(PROVIDED INFORMATION Opens)

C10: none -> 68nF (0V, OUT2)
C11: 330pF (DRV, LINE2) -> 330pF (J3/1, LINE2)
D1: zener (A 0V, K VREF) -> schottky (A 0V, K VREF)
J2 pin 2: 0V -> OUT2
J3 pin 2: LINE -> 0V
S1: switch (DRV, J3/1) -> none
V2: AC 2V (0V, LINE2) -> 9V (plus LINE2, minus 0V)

(PROVIDED INFORMATION Closes)
(PROVIDED INFORMATION Opens)

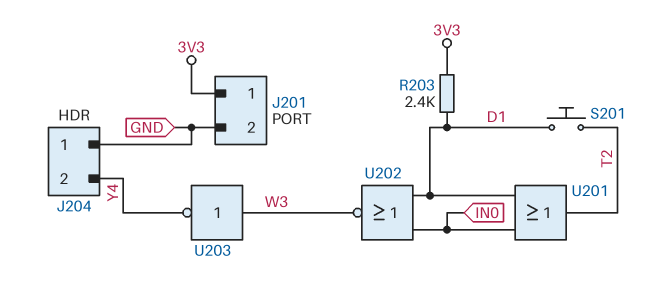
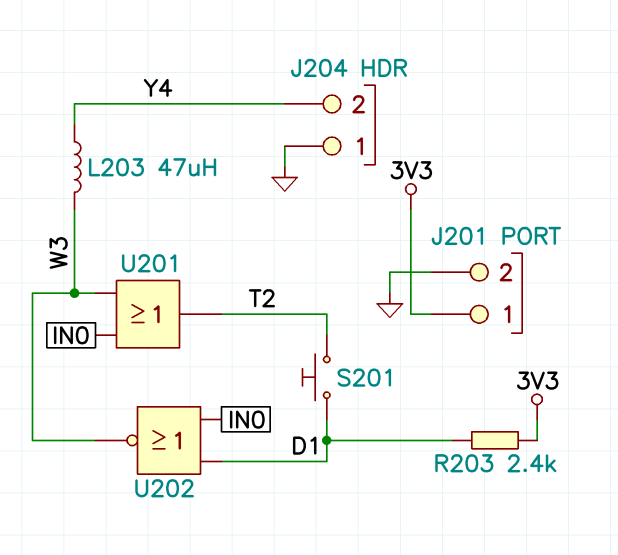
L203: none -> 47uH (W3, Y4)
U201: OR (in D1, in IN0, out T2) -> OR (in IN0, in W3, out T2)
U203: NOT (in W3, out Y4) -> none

(PROVIDED INFORMATION Closes)

#### WHAT IS NEEDED
Copy out the range of lines above starting at the line with "C10: none -> 68nF (0V, OUT2)" and ending at the line with "V2: AC 2V (0V, LINE2)", exactly and including both.

#### SOLUTION TO THIS EXERCISE
C10: none -> 68nF (0V, OUT2)
C11: 330pF (DRV, LINE2) -> 330pF (J3/1, LINE2)
D1: zener (A 0V, K VREF) -> schottky (A 0V, K VREF)
J2 pin 2: 0V -> OUT2
J3 pin 2: LINE -> 0V
S1: switch (DRV, J3/1) -> none
V2: AC 2V (0V, LINE2) -> 9V (plus LINE2, minus 0V)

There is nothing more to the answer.